- [SOURCE INFORMATION]:
--*--
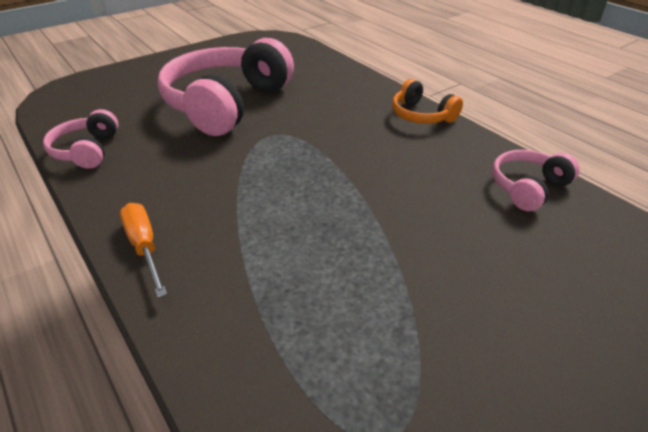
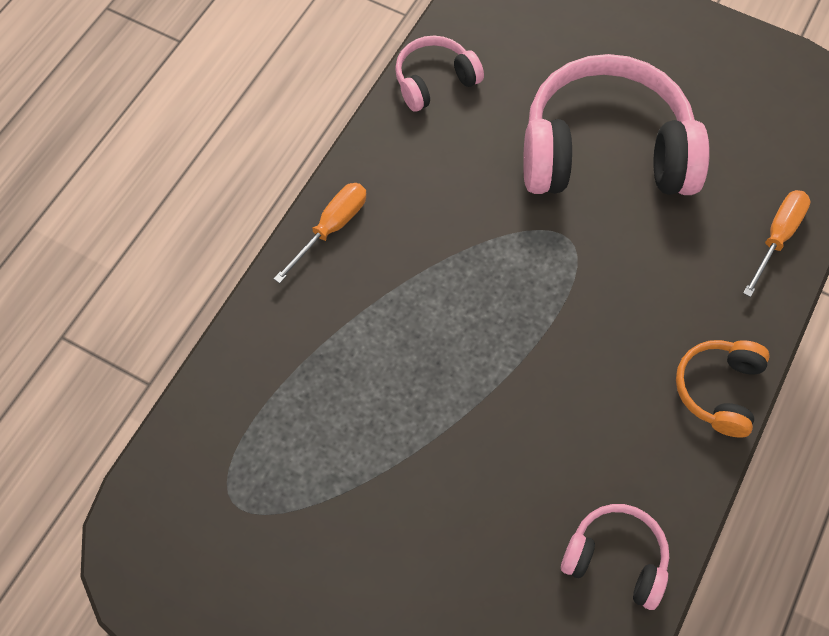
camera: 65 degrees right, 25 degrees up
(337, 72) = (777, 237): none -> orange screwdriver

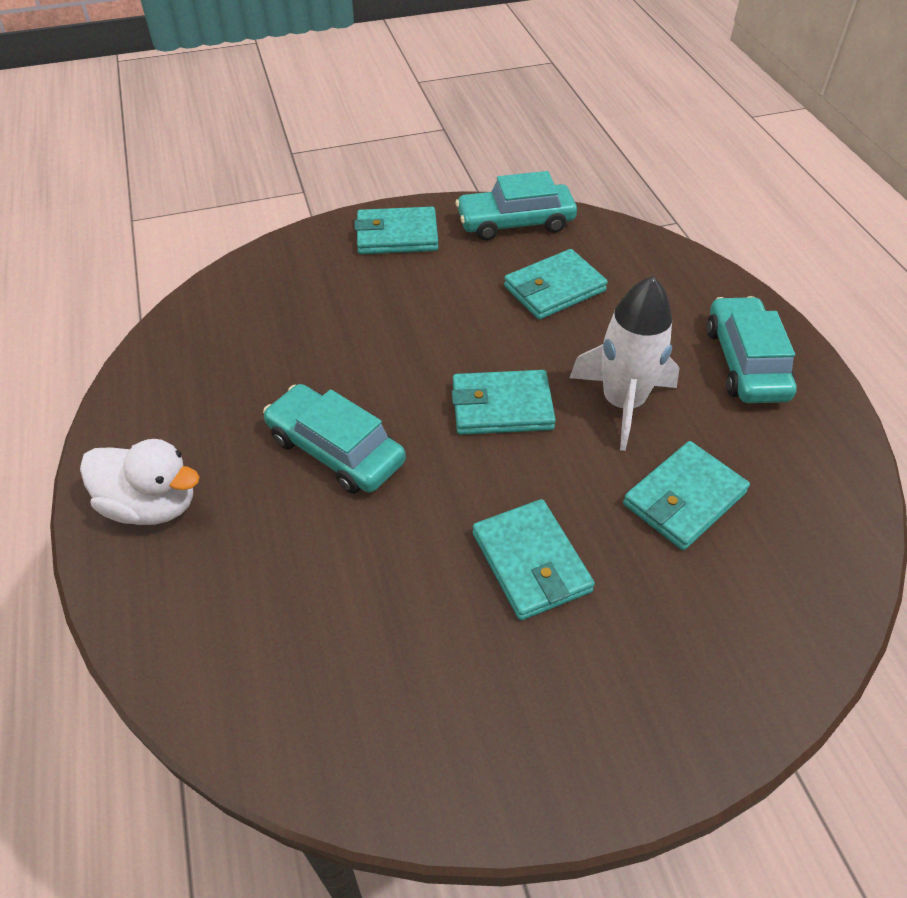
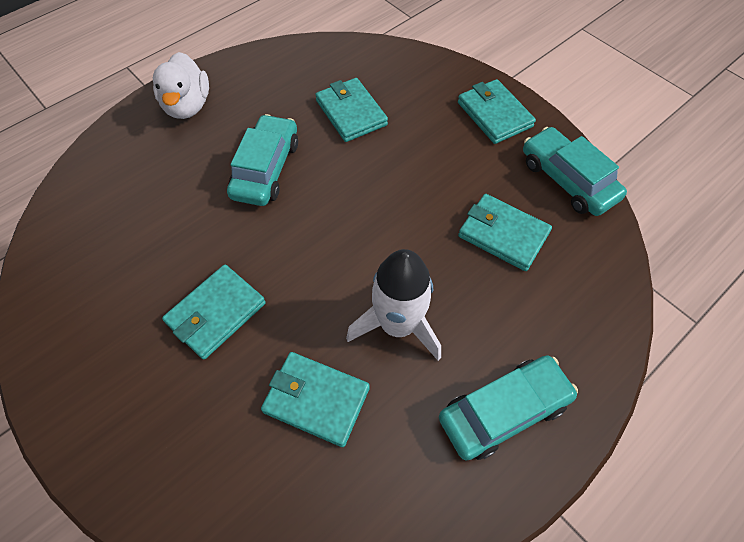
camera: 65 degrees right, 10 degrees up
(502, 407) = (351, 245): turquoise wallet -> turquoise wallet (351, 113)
--*--
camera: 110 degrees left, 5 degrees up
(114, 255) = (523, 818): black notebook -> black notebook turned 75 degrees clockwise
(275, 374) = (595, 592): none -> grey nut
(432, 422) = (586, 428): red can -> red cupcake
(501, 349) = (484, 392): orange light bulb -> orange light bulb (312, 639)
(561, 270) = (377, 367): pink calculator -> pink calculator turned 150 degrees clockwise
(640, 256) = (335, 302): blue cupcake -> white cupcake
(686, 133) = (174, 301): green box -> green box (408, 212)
--*--
- [WORK INSTRUCTION]: From the entries above, list each line with "orange" in it.

- [ANSWER BOX]:
(337, 72) = (777, 237): none -> orange screwdriver
(501, 349) = (484, 392): orange light bulb -> orange light bulb (312, 639)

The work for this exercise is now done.